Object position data
————————
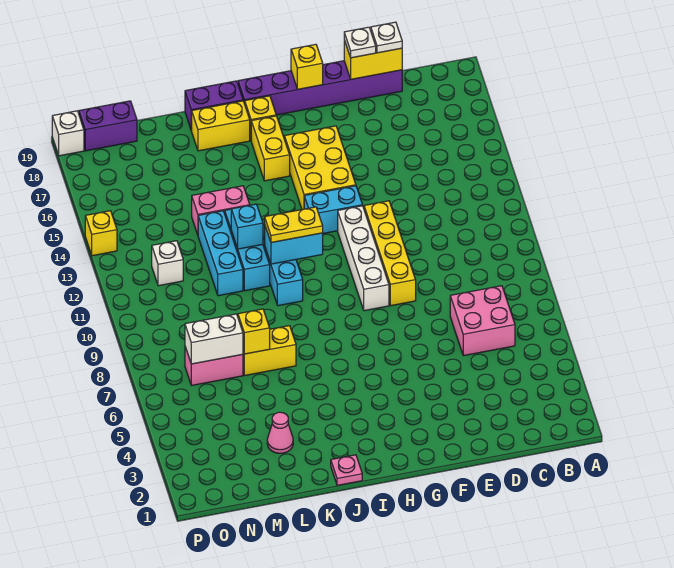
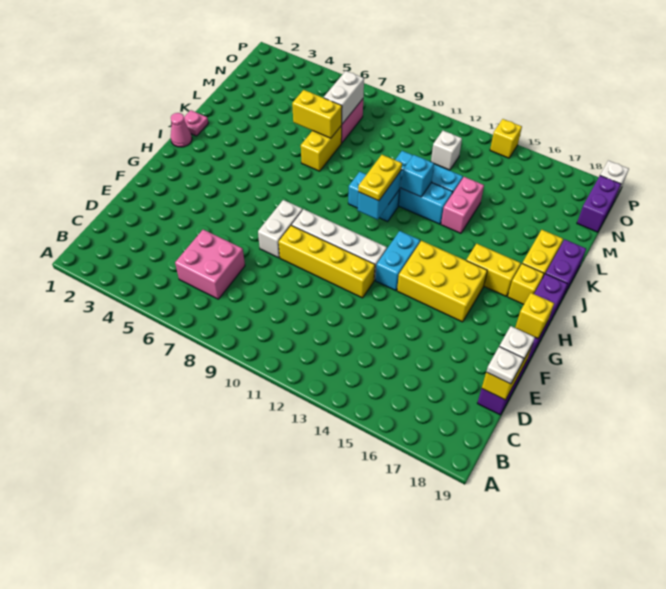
none -> white 1x2 brick [258,200,303,258]
pink 1x1 cone [267,412,293,453] -> pink 1x1 cone moved to [171,113,192,147]
yellow 1x1 brick [238,309,270,354] -> yellow 1x2 brick [292,90,342,138]

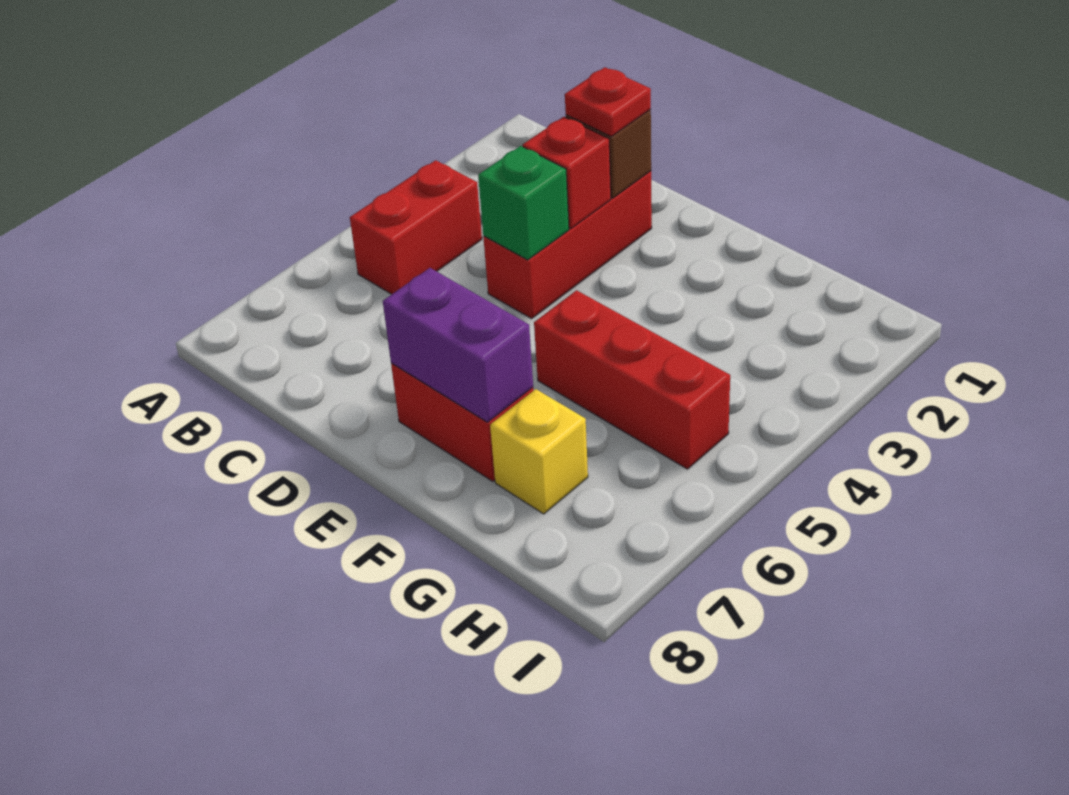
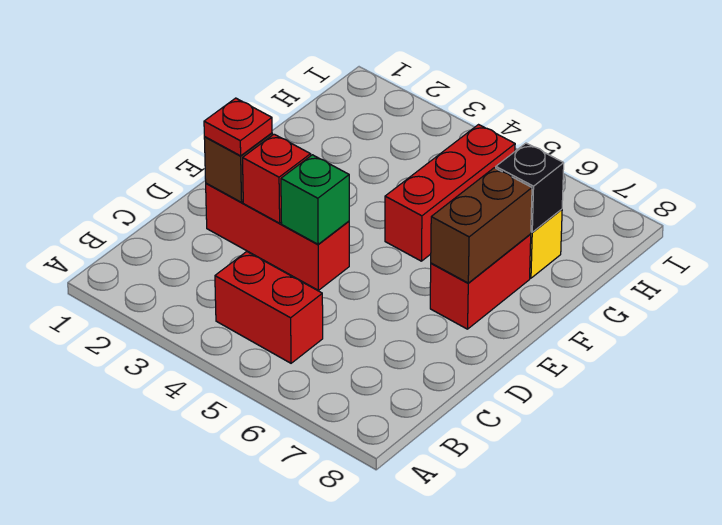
purple 1x2 brick [383,268,533,422] -> brown 1x2 brick [431,168,532,283]
none -> black 1x1 brick [496,143,564,232]

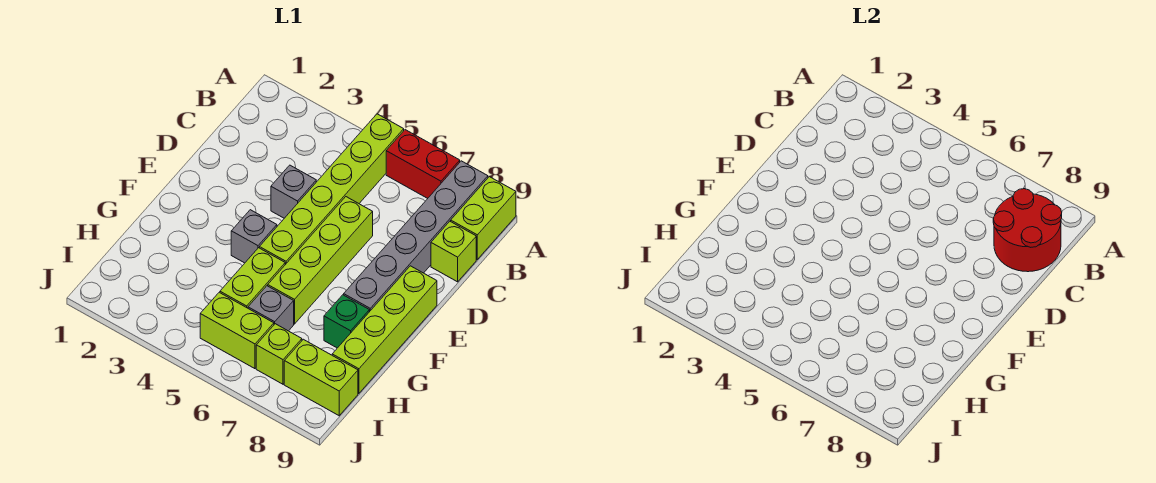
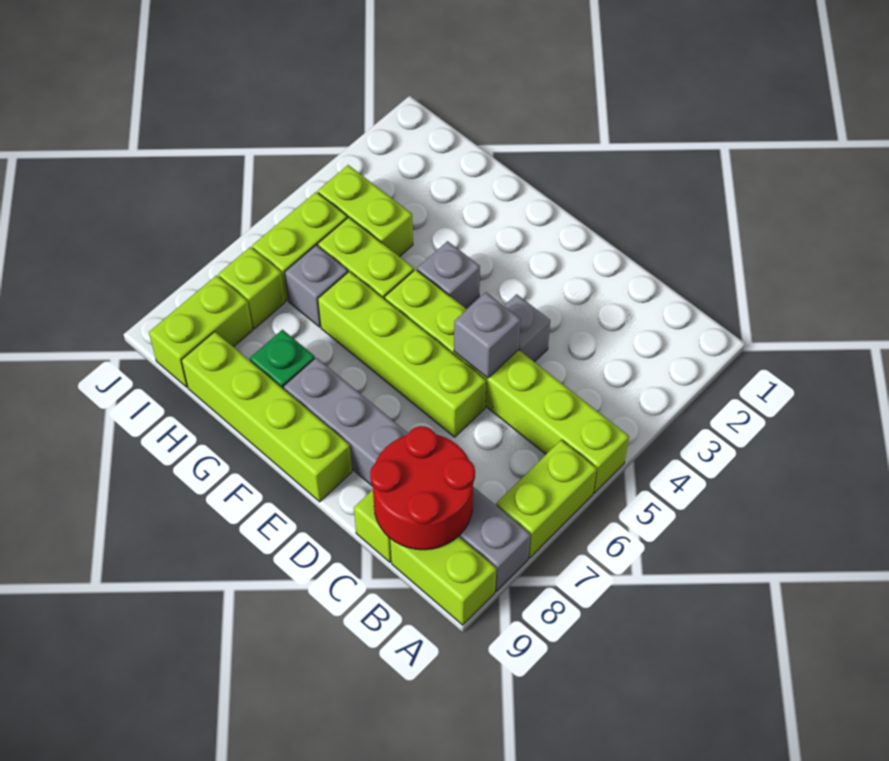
red 1x2 brick [386,130,460,198] -> lime 1x2 brick [496,440,597,558]
none -> grey 1x1 brick [454,292,521,378]
none -> lime 1x2 brick [318,165,413,257]

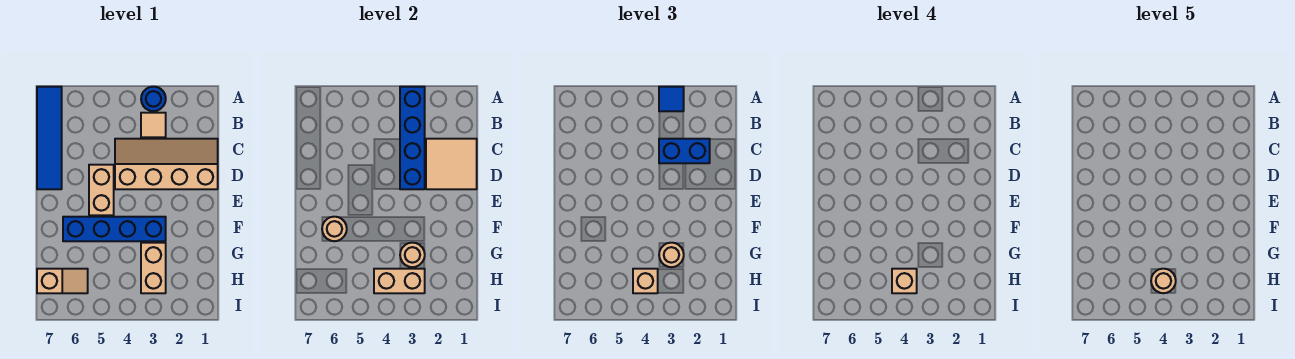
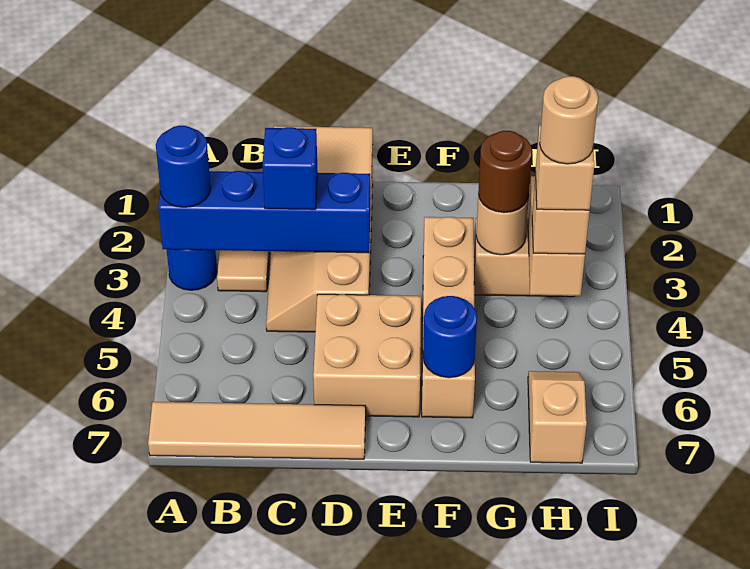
blue 1x1 tile [659,87,684,111] -> blue 1x1 round brick [156,126,211,207]
blue 1x4 tile [37,87,62,189] -> tan 1x4 tile [148,402,366,459]
blue 1x2 brick [659,139,710,163] -> blue 1x1 brick [263,127,318,210]
tan 1x2 brick [89,165,114,215] -> tan 2x2 brick [313,294,421,417]
blue 1x4 brick [63,217,166,241] -> tan 1x4 brick [422,217,475,418]
tan 1x1 round brick [322,217,347,241] -> blue 1x1 round brick [423,296,477,378]
tan 1x1 round brick [659,243,684,267] -> brown 1x1 round brick [478,131,532,213]

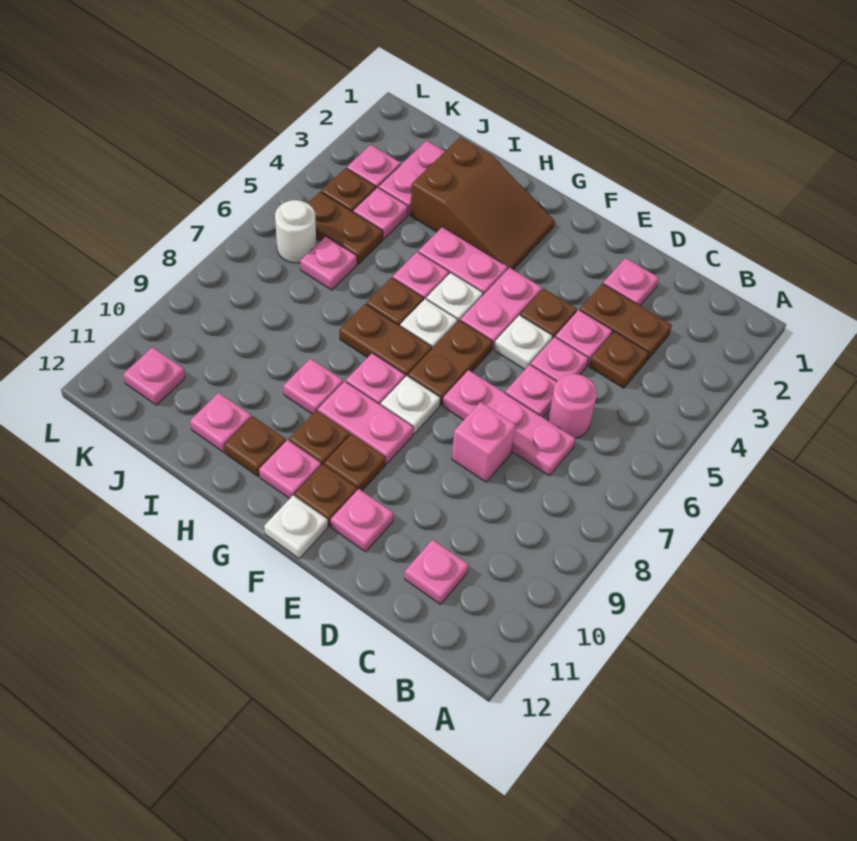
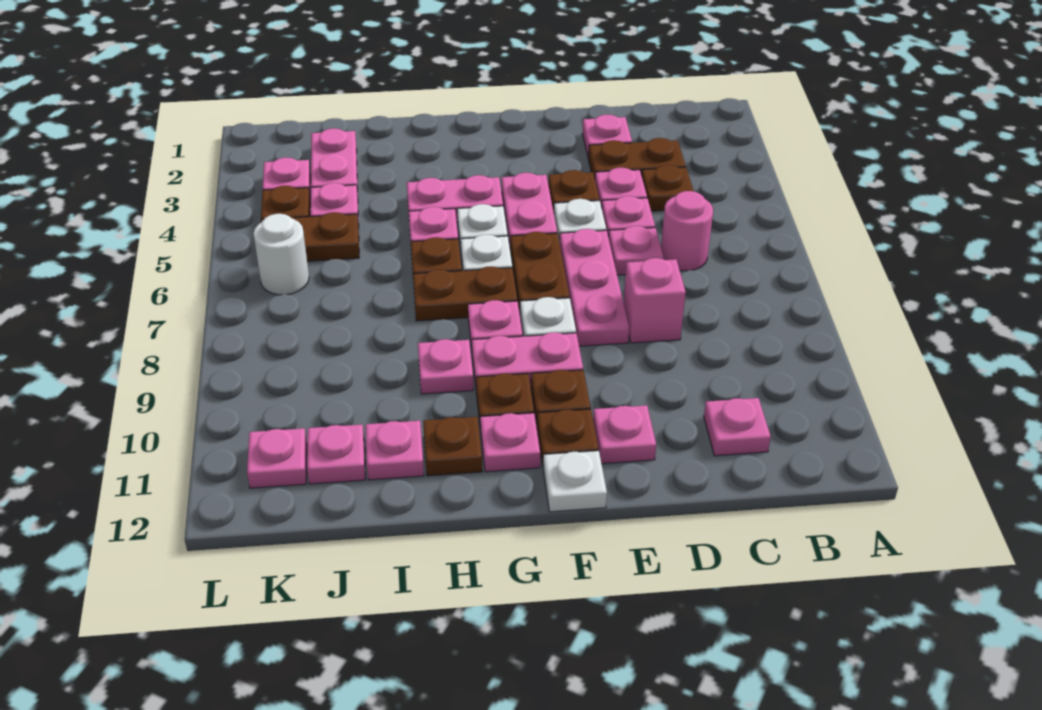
pink 1x3 plate [443,370,575,476] -> pink 1x3 plate turned to [560,229,629,346]
brown 2x3 slope [410,137,555,270] -> none
pink 1x1 plate [300,236,357,290] -> pink 1x1 plate moved to [307,425,365,484]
————————
__ABOUT THIS TASK__.
The answer must consist solely of the lines from the line containing "none -> lime 1x2 brick [318,165,413,257]" to the end of the data, reproduced exactly, with every picture left out.

__FINISHED EXERCISE__.
none -> lime 1x2 brick [318,165,413,257]

blue 1x1 tile [659,87,684,111] -> blue 1x1 round brick [156,126,211,207]
blue 1x4 tile [37,87,62,189] -> tan 1x4 tile [148,402,366,459]
blue 1x2 brick [659,139,710,163] -> blue 1x1 brick [263,127,318,210]
tan 1x2 brick [89,165,114,215] -> tan 2x2 brick [313,294,421,417]
blue 1x4 brick [63,217,166,241] -> tan 1x4 brick [422,217,475,418]
tan 1x1 round brick [322,217,347,241] -> blue 1x1 round brick [423,296,477,378]
tan 1x1 round brick [659,243,684,267] -> brown 1x1 round brick [478,131,532,213]

pink 1x3 plate [443,370,575,476] -> pink 1x3 plate turned to [560,229,629,346]
brown 2x3 slope [410,137,555,270] -> none
pink 1x1 plate [300,236,357,290] -> pink 1x1 plate moved to [307,425,365,484]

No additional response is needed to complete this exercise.